> Material for this task
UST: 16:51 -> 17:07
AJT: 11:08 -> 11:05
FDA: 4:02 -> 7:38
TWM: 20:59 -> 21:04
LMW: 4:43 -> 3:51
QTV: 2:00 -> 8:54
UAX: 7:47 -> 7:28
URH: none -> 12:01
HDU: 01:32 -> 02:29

> Problem details
Copy all of the records above again, character for character.

> In response
UST: 16:51 -> 17:07
AJT: 11:08 -> 11:05
FDA: 4:02 -> 7:38
TWM: 20:59 -> 21:04
LMW: 4:43 -> 3:51
QTV: 2:00 -> 8:54
UAX: 7:47 -> 7:28
URH: none -> 12:01
HDU: 01:32 -> 02:29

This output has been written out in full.